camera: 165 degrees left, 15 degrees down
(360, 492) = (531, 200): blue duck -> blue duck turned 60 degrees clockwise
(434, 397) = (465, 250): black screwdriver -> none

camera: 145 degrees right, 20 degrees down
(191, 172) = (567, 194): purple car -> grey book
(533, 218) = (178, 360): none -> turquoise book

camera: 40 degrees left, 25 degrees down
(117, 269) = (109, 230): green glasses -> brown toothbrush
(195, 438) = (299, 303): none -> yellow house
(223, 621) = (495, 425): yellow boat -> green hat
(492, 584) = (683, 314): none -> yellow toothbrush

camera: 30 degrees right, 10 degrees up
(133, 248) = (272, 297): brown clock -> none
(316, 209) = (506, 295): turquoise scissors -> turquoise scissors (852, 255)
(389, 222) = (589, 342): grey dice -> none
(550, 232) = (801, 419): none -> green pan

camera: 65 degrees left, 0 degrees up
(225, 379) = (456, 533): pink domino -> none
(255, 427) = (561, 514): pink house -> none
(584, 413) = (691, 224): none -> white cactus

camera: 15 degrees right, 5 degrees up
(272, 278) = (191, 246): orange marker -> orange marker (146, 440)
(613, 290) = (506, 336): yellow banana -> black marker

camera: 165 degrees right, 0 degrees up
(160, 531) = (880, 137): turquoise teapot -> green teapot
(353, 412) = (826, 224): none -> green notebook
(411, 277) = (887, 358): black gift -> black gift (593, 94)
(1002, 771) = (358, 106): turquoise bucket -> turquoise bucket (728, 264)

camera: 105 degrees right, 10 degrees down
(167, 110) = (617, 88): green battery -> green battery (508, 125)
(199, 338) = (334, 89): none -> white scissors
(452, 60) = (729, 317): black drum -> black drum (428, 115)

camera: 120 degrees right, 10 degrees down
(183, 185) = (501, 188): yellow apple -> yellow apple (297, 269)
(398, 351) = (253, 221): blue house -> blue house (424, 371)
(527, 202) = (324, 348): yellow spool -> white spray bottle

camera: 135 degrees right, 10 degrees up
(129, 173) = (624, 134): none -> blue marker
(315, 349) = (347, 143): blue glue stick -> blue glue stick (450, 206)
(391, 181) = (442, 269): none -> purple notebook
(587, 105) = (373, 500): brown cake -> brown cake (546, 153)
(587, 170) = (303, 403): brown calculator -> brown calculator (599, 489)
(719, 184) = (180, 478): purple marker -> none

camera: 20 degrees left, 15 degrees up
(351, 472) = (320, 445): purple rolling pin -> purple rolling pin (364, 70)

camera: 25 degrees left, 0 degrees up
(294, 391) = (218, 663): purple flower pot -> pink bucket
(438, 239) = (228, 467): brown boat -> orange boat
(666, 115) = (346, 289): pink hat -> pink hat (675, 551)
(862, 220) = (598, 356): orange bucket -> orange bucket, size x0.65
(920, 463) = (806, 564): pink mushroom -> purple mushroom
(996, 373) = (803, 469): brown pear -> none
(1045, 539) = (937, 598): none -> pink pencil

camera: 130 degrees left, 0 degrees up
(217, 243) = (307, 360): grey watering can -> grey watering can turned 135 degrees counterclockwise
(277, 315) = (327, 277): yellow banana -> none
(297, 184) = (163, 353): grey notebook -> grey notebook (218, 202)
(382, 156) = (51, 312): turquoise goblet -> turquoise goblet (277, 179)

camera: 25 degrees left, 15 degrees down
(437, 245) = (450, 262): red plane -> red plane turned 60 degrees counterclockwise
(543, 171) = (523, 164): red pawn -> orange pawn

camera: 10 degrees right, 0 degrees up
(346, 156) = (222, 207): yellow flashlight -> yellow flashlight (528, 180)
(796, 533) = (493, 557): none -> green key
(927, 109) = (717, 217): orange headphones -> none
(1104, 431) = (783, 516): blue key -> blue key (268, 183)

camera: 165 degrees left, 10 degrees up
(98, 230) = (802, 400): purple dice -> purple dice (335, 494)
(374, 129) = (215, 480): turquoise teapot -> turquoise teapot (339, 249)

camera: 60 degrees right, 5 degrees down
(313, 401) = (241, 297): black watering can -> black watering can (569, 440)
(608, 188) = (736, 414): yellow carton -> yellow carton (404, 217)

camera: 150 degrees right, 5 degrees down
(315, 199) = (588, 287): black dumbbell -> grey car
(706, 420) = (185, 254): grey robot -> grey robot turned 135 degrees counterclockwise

◆ **Task requirements**:
If a line of the material contains the word "dice", pick it out and copy it.

◆ **Answer for the task**:
(389, 222) = (589, 342): grey dice -> none
(98, 230) = (802, 400): purple dice -> purple dice (335, 494)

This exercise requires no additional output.